-- EXERCISE INPUTS follows --
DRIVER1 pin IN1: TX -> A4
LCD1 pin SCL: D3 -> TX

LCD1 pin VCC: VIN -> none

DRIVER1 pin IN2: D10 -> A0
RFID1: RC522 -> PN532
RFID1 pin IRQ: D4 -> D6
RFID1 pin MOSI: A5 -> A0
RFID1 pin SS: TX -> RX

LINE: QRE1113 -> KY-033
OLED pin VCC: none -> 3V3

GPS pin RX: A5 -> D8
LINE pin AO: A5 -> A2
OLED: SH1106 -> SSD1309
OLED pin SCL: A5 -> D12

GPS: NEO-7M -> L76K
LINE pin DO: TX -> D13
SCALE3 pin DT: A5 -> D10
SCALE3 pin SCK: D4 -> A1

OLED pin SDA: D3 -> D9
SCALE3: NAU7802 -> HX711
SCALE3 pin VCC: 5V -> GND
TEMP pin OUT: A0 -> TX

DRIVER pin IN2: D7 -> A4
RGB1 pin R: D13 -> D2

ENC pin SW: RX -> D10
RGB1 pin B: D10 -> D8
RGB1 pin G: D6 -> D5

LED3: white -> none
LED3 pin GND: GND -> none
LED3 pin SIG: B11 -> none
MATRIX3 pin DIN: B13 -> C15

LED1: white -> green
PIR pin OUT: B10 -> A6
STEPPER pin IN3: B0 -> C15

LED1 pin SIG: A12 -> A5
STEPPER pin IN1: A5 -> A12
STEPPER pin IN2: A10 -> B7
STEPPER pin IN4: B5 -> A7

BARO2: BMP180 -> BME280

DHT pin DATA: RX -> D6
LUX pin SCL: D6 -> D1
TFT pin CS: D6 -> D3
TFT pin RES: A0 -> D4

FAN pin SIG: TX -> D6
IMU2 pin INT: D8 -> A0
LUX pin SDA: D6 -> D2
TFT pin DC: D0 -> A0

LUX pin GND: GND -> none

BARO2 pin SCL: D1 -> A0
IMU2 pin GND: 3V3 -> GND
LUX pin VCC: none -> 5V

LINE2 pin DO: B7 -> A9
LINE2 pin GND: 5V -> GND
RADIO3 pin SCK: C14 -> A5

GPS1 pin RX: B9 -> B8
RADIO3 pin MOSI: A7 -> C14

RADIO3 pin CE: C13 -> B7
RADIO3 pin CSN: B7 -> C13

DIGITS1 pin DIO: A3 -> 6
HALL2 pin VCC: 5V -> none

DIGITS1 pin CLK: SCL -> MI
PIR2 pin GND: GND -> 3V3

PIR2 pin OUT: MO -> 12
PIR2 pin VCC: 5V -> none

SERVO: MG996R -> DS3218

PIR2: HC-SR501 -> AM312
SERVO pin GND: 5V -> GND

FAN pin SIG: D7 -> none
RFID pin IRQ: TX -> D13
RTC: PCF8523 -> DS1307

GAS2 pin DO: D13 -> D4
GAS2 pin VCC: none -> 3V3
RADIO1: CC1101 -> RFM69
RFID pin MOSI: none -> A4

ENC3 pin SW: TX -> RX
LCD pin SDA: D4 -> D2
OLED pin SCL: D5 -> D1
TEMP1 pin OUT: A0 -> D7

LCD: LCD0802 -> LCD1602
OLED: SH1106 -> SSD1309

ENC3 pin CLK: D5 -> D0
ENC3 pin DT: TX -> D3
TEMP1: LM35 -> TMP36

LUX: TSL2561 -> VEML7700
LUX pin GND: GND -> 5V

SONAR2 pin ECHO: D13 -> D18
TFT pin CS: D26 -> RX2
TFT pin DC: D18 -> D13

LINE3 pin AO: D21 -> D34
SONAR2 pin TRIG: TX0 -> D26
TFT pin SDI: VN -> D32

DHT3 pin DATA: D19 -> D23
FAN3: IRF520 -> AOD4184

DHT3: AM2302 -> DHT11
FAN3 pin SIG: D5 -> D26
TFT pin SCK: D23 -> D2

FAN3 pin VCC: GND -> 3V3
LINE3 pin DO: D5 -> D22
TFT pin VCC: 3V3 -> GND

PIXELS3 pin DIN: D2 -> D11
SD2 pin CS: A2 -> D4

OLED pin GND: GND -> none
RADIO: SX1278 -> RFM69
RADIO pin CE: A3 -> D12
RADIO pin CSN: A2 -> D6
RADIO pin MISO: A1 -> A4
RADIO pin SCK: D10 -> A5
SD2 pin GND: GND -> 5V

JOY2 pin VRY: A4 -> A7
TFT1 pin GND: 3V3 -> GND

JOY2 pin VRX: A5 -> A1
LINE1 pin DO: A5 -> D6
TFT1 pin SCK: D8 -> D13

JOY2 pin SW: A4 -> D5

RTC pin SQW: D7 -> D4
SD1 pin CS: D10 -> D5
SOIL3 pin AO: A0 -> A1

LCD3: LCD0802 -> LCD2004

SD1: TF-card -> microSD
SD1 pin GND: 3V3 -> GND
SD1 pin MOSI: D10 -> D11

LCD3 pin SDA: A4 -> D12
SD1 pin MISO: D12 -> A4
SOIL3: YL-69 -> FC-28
-- EXERCISE INPUTS concluded --
### WHAT IS BEING ASKED
Lines above that contain the string "SERVO" make up the answer.

### RESPONSE BOX
SERVO: MG996R -> DS3218
SERVO pin GND: 5V -> GND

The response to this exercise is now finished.